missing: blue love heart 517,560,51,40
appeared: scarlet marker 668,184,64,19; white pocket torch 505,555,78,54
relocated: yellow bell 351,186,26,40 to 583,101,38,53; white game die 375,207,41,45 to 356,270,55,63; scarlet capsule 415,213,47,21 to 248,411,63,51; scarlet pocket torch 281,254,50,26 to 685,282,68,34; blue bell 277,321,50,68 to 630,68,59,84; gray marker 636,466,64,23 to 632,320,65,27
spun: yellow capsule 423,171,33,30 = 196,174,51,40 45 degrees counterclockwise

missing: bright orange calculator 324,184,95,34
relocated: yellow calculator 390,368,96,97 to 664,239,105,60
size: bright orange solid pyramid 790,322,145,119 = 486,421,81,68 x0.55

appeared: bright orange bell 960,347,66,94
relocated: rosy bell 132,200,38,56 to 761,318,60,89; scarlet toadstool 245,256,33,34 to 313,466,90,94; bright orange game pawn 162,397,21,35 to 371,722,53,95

──────

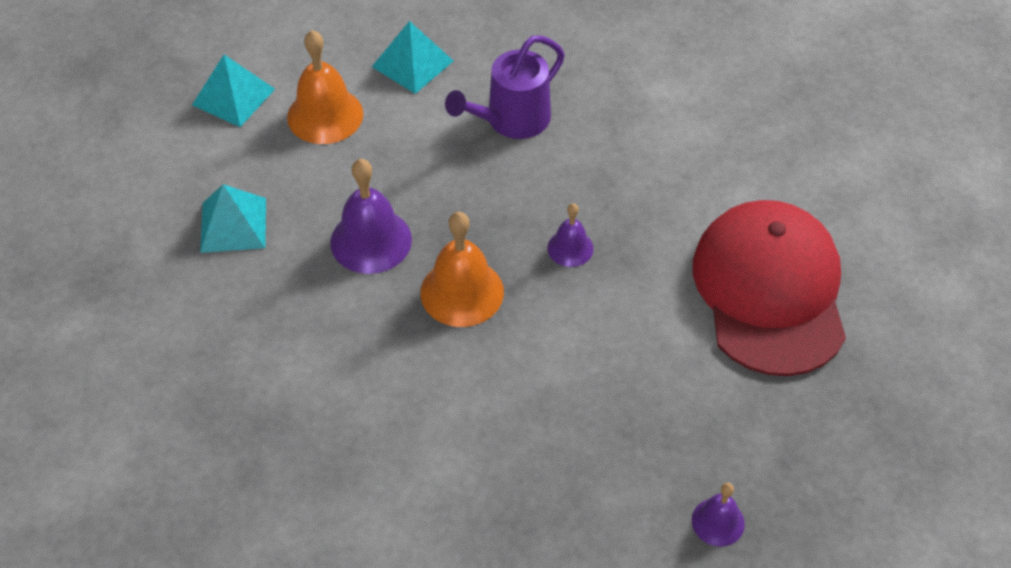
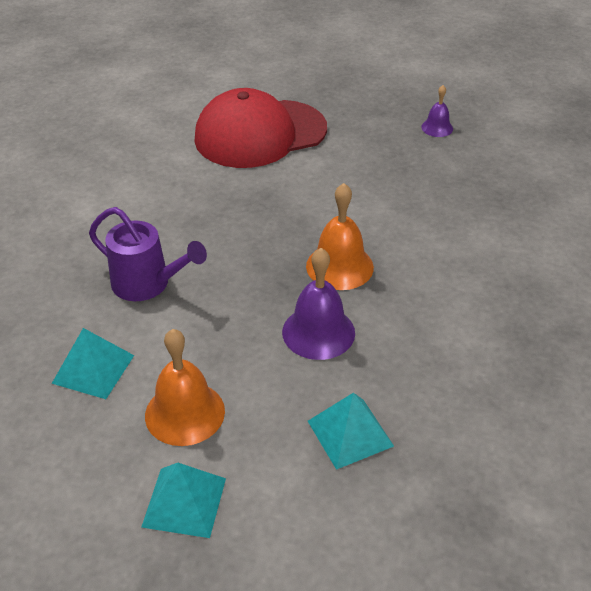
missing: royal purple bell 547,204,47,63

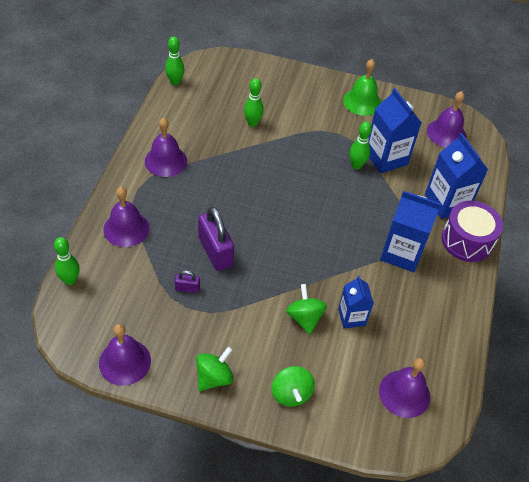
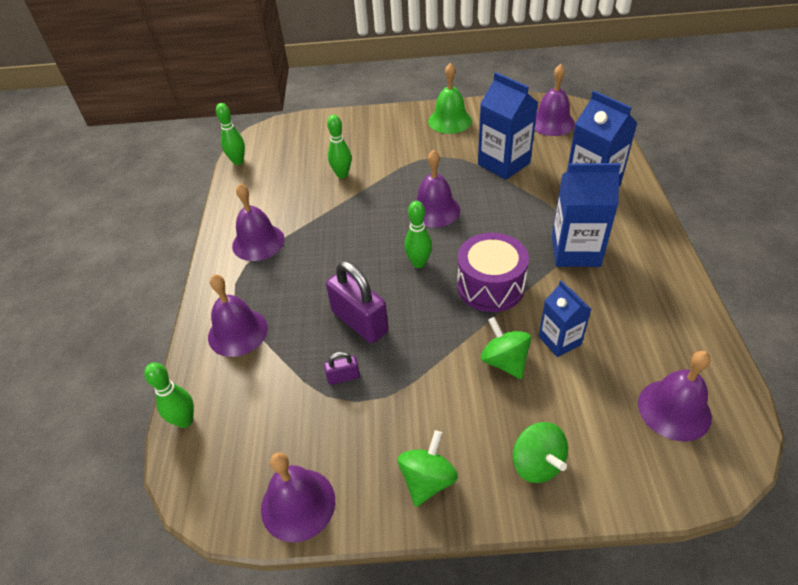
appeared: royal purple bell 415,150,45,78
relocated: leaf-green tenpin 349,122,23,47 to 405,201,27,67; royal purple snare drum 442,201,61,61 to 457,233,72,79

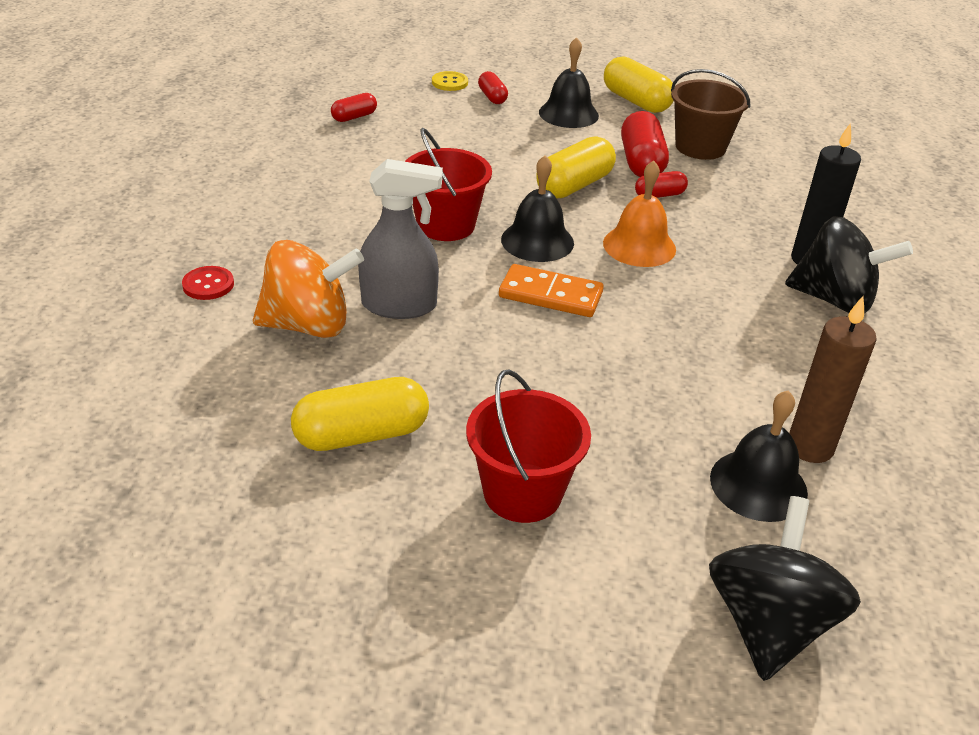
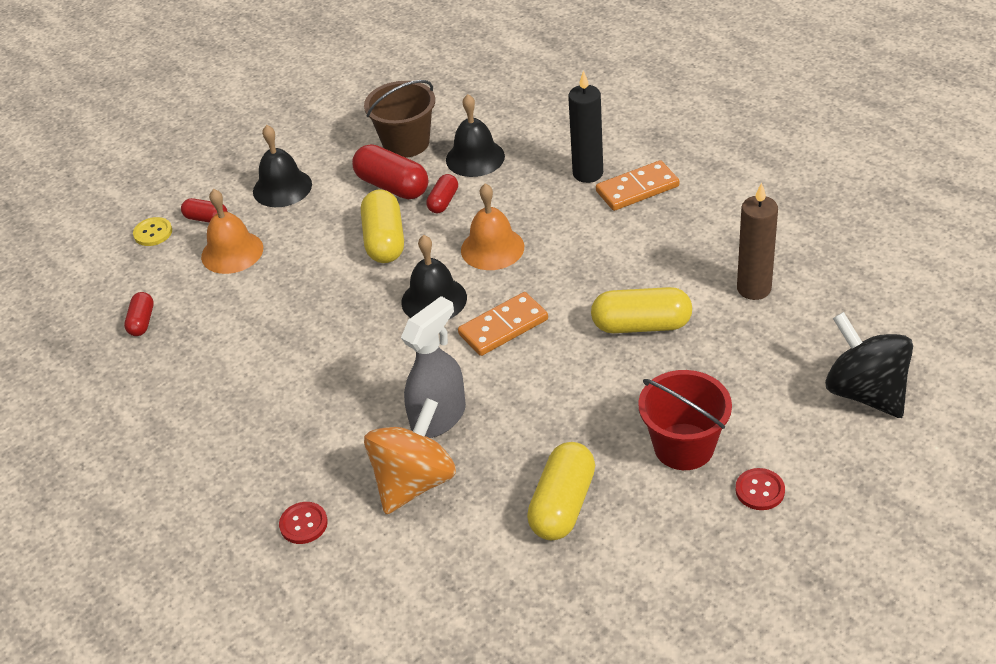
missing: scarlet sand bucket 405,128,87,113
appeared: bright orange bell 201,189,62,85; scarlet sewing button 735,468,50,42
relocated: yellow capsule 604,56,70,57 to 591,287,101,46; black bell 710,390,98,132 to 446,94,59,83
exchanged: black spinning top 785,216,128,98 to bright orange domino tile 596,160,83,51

──────

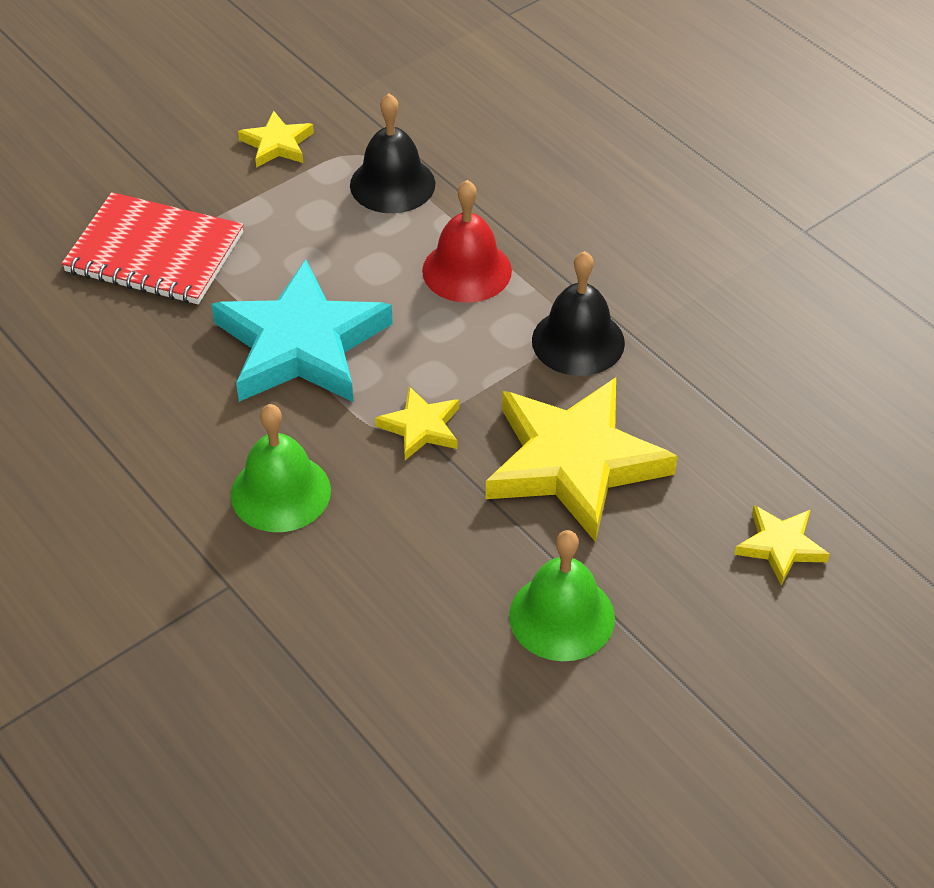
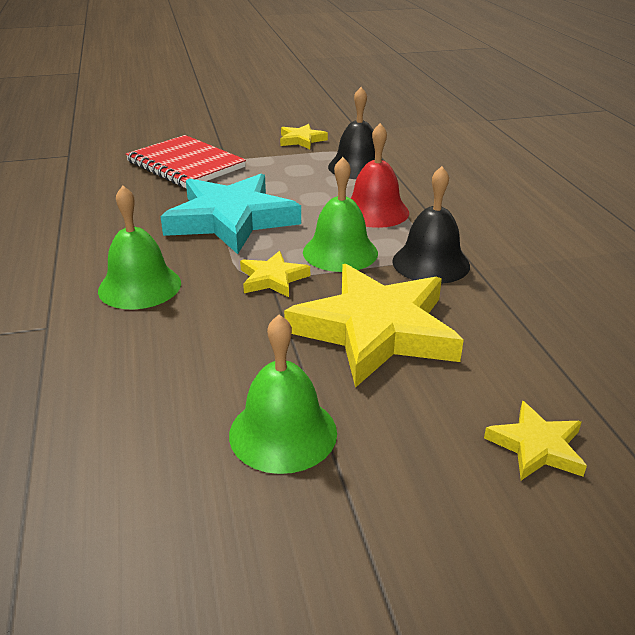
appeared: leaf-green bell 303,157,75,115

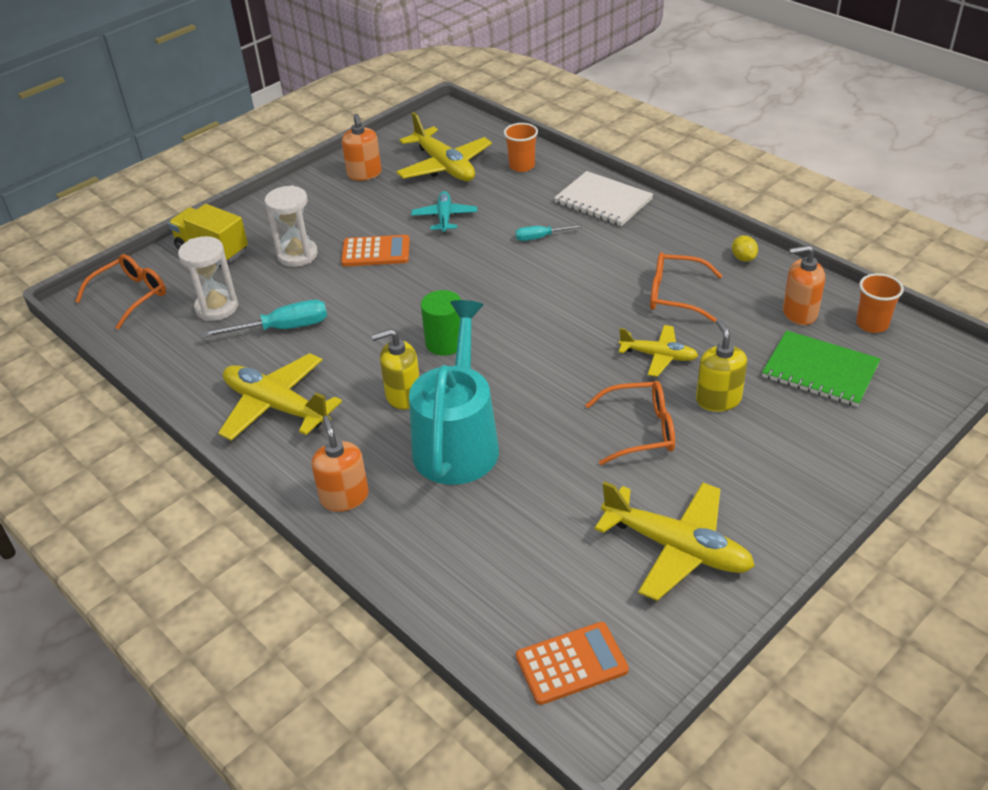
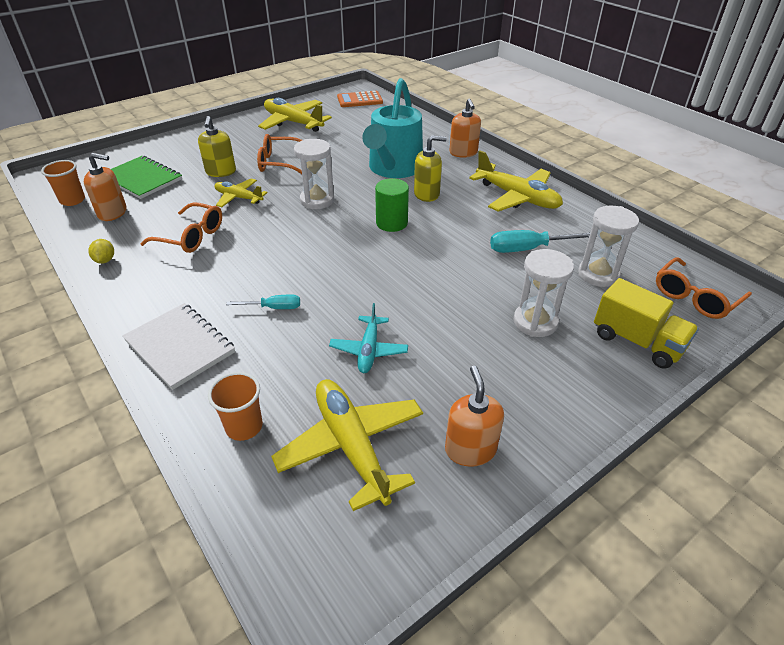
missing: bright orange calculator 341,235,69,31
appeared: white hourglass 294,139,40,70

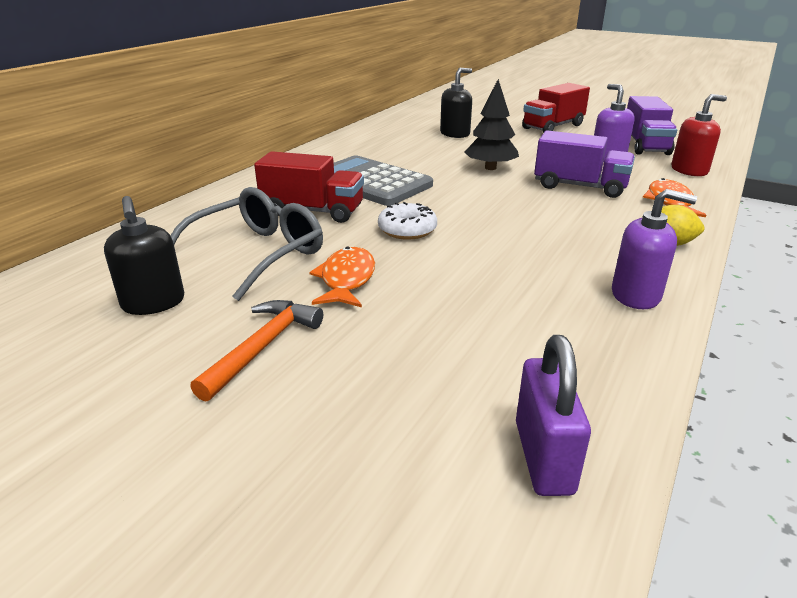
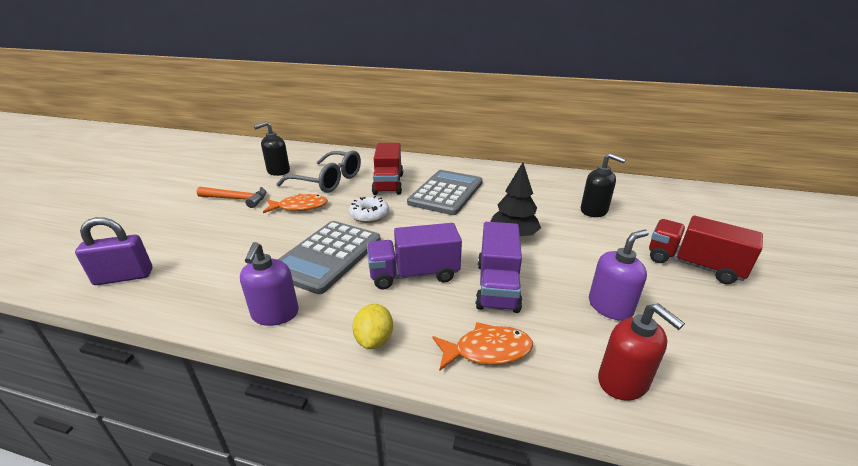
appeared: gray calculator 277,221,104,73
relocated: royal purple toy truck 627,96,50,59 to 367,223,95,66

──────

The expected answer is every line above in which the word "torch" appears.

Answer to the problem:
appeared: scarlet marker 668,184,64,19; white pocket torch 505,555,78,54
relocated: yellow bell 351,186,26,40 to 583,101,38,53; white game die 375,207,41,45 to 356,270,55,63; scarlet capsule 415,213,47,21 to 248,411,63,51; scarlet pocket torch 281,254,50,26 to 685,282,68,34; blue bell 277,321,50,68 to 630,68,59,84; gray marker 636,466,64,23 to 632,320,65,27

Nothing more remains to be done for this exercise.